Edit difference data

● ● ● ●

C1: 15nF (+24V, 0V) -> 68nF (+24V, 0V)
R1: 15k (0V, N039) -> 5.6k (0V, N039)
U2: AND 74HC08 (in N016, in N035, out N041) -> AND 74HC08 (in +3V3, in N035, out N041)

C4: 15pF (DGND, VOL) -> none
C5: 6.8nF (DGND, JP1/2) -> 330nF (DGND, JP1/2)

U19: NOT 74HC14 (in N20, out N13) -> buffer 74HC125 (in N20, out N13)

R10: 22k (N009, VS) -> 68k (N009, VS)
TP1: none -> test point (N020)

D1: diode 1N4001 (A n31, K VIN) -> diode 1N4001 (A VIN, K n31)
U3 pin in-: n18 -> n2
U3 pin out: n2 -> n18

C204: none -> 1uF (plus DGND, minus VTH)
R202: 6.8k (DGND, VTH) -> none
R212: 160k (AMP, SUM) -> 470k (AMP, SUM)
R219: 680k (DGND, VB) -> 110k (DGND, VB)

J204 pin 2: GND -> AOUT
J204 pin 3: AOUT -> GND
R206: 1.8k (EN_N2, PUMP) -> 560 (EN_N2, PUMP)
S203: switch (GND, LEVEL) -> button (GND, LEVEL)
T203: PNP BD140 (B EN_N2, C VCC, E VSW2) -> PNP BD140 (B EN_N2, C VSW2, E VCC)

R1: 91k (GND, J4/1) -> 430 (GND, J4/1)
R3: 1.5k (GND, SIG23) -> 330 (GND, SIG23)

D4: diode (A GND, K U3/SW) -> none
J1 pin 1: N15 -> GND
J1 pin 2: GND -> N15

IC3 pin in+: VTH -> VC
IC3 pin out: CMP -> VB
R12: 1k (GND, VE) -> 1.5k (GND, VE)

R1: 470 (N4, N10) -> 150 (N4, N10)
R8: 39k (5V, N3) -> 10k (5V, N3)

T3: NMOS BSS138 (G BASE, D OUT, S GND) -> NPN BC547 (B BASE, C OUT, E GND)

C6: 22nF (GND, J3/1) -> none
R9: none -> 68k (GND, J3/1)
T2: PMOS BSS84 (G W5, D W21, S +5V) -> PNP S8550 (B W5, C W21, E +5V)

● ● ● ●

_Problem description_.
Search the records line by line for the word "none" and copy every line where it appears.

_Solved problem_.
C4: 15pF (DGND, VOL) -> none
TP1: none -> test point (N020)
C204: none -> 1uF (plus DGND, minus VTH)
R202: 6.8k (DGND, VTH) -> none
D4: diode (A GND, K U3/SW) -> none
C6: 22nF (GND, J3/1) -> none
R9: none -> 68k (GND, J3/1)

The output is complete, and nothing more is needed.